EXERCISE GOAL: When a line in the entries below contains the word "before", copy that line.

[Scene image comparisons]

===

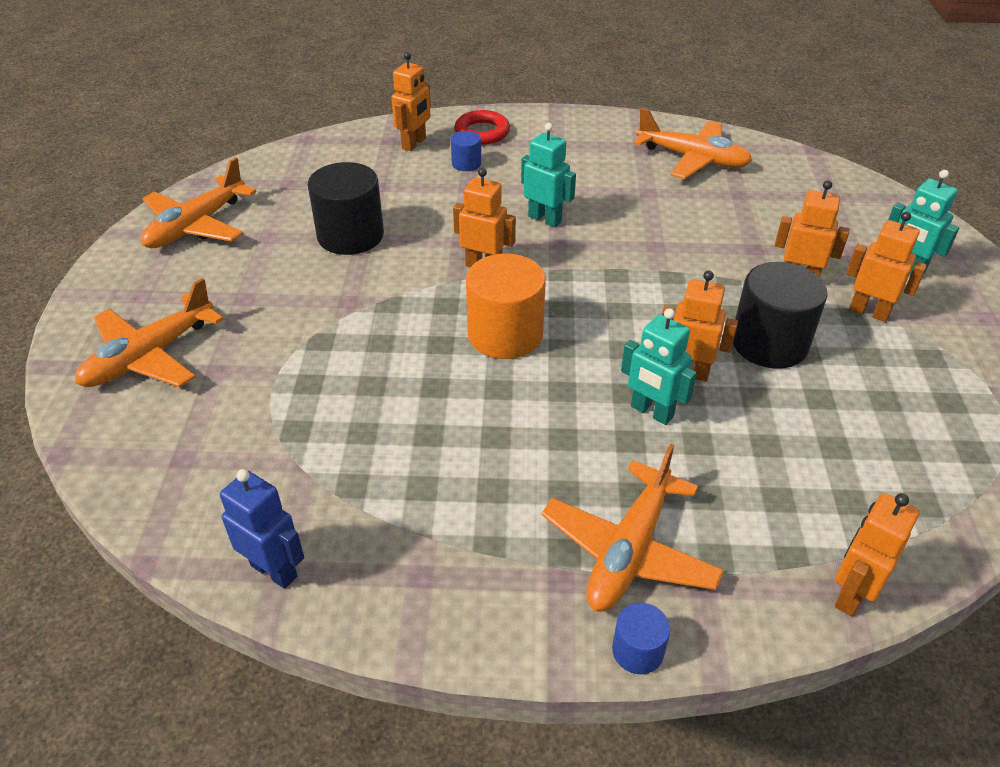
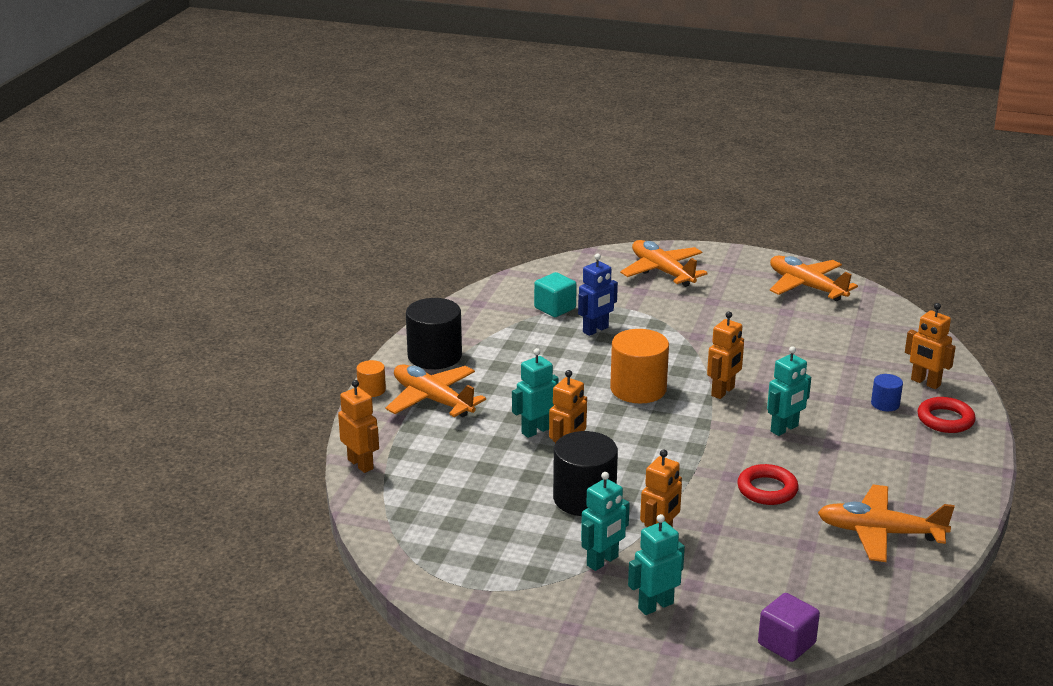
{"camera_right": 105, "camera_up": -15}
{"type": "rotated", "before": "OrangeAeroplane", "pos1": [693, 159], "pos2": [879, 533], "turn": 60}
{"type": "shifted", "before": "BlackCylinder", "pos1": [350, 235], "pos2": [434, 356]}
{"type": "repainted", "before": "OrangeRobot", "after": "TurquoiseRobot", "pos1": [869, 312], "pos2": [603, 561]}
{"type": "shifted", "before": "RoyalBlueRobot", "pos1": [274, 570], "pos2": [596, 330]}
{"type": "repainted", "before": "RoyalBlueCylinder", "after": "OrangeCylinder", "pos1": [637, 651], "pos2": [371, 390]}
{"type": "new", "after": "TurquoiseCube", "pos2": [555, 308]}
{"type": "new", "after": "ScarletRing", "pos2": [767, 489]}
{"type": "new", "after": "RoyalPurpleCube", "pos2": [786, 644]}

===

ANSWER TO THIS TASK:
{"type": "rotated", "before": "OrangeAeroplane", "pos1": [693, 159], "pos2": [879, 533], "turn": 60}
{"type": "shifted", "before": "BlackCylinder", "pos1": [350, 235], "pos2": [434, 356]}
{"type": "repainted", "before": "OrangeRobot", "after": "TurquoiseRobot", "pos1": [869, 312], "pos2": [603, 561]}
{"type": "shifted", "before": "RoyalBlueRobot", "pos1": [274, 570], "pos2": [596, 330]}
{"type": "repainted", "before": "RoyalBlueCylinder", "after": "OrangeCylinder", "pos1": [637, 651], "pos2": [371, 390]}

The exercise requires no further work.